(Object change listings)

============

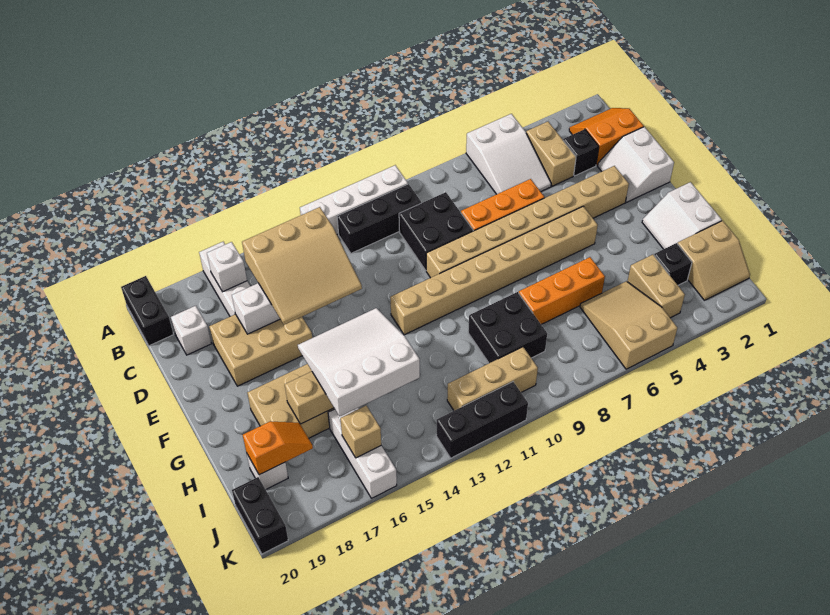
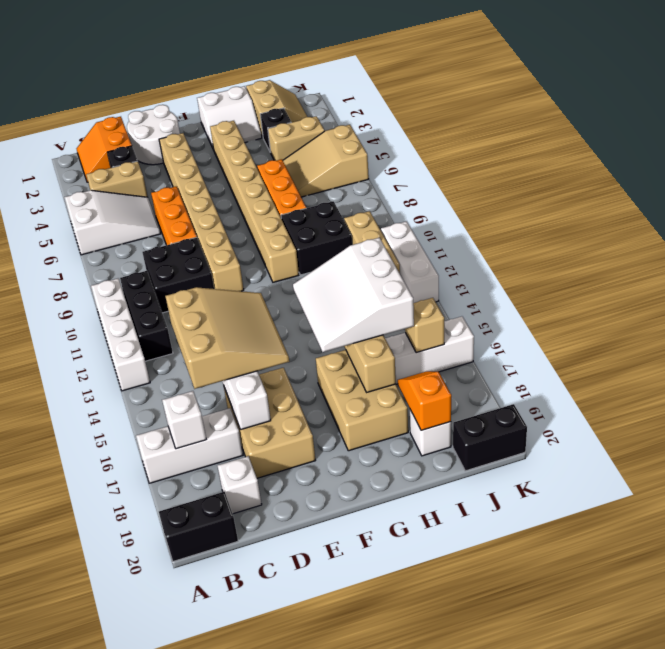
white 2x2 slope [598,127,674,202] -> white 2x2 round brick [127,105,180,165]
tan 1x8 brick [390,206,598,335] -> tan 1x8 brick moved to [210,121,299,282]
black 1x3 brick [436,382,528,458] -> white 1x3 brick [381,221,439,303]

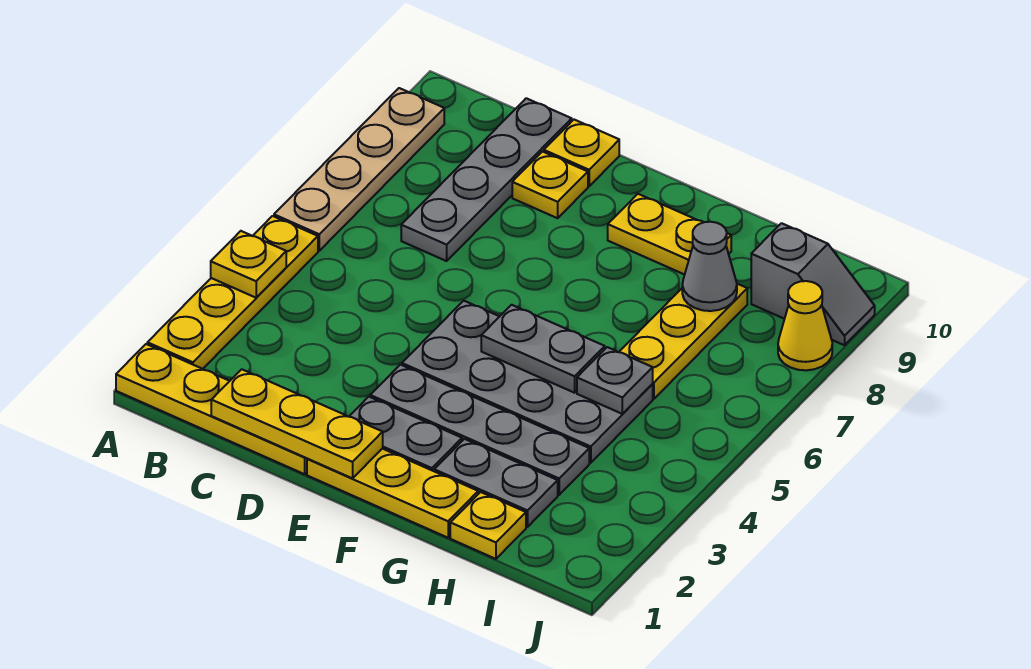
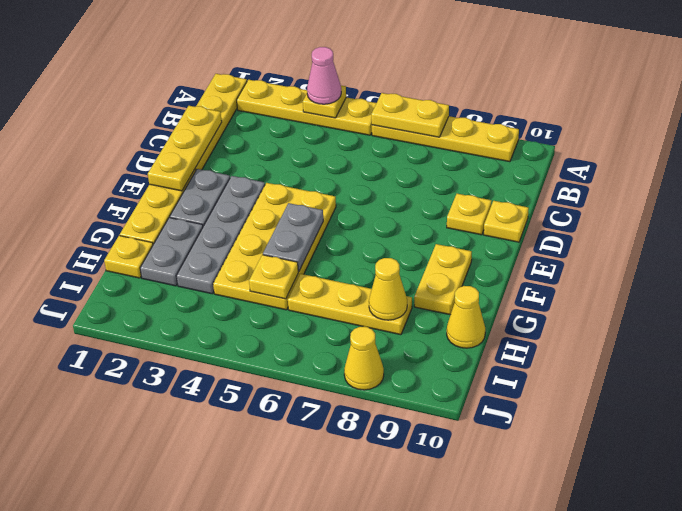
none -> pink 1x1 cone [307,47,341,104]
tan 1x4 plate [274,88,444,251] -> yellow 1x4 plate [372,116,519,162]
none -> yellow 1x2 plate [371,93,449,137]
grey 1x4 plate [401,98,572,261] -> none
grey 2x4 plate [402,301,653,463] -> yellow 2x4 plate [213,183,336,310]
grey 1x1 plate [577,347,653,414] -> yellow 1x1 plate [249,255,298,299]
grey 1x1 cone [682,222,737,311] -> yellow 1x1 cone [369,258,407,320]
none -> yellow 1x1 cone [447,286,485,348]
grey 1x2 slope [751,223,875,345] -> none

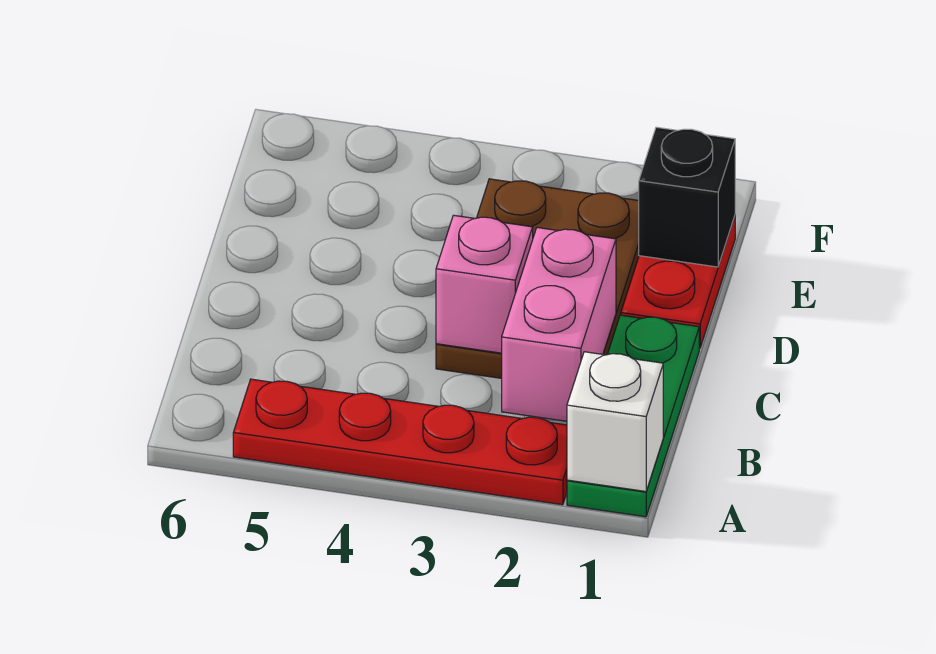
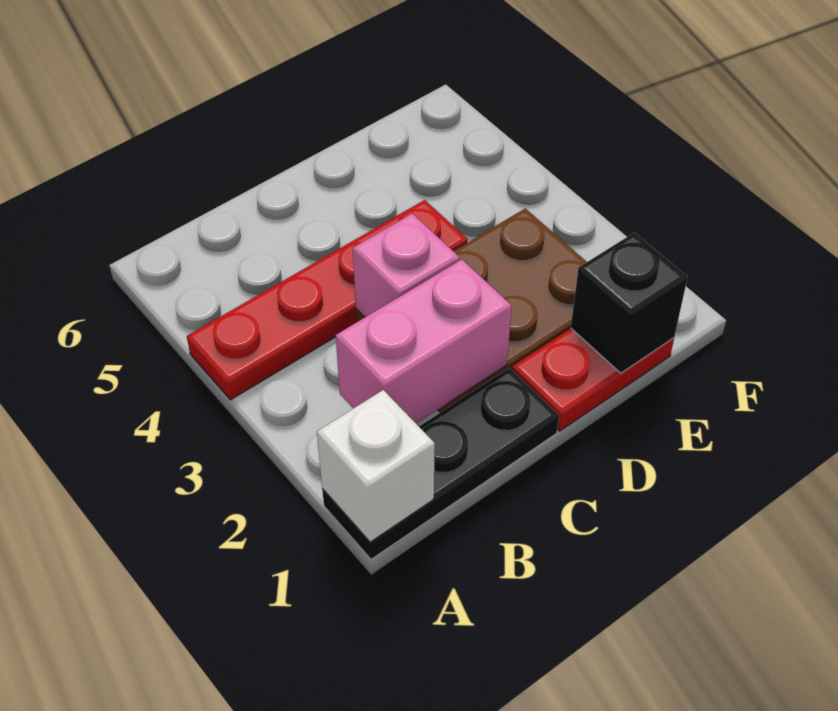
green 1x3 plate [567,315,699,517] -> black 1x3 plate [322,368,559,559]
red 1x4 plate [233,379,567,505] -> red 1x4 plate turned to [187,200,468,400]

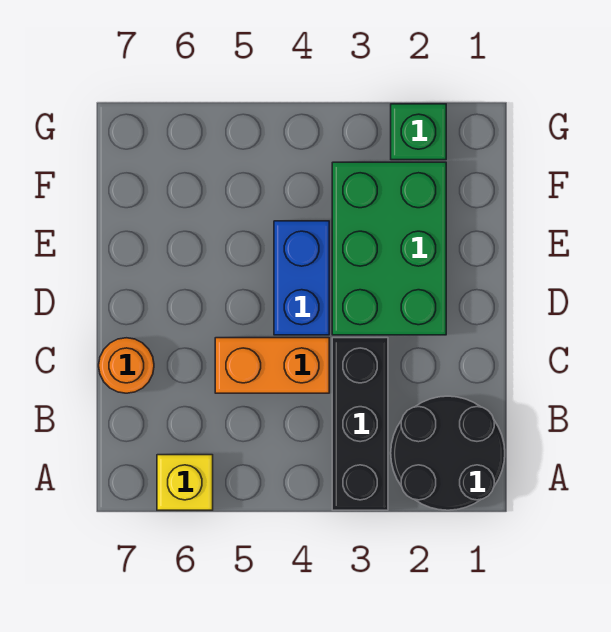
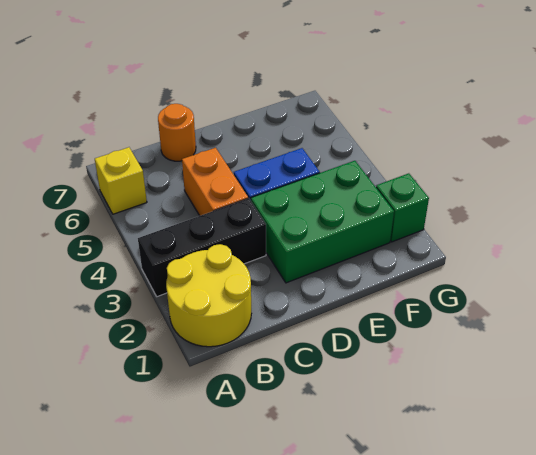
black 2x2 round brick [391,396,505,510] -> yellow 2x2 round brick [166,244,251,347]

============

List every line above containing the word "yellow".

Answer space ::
tan 1x4 plate [274,88,444,251] -> yellow 1x4 plate [372,116,519,162]
none -> yellow 1x2 plate [371,93,449,137]
grey 2x4 plate [402,301,653,463] -> yellow 2x4 plate [213,183,336,310]
grey 1x1 plate [577,347,653,414] -> yellow 1x1 plate [249,255,298,299]
grey 1x1 cone [682,222,737,311] -> yellow 1x1 cone [369,258,407,320]
none -> yellow 1x1 cone [447,286,485,348]
black 2x2 round brick [391,396,505,510] -> yellow 2x2 round brick [166,244,251,347]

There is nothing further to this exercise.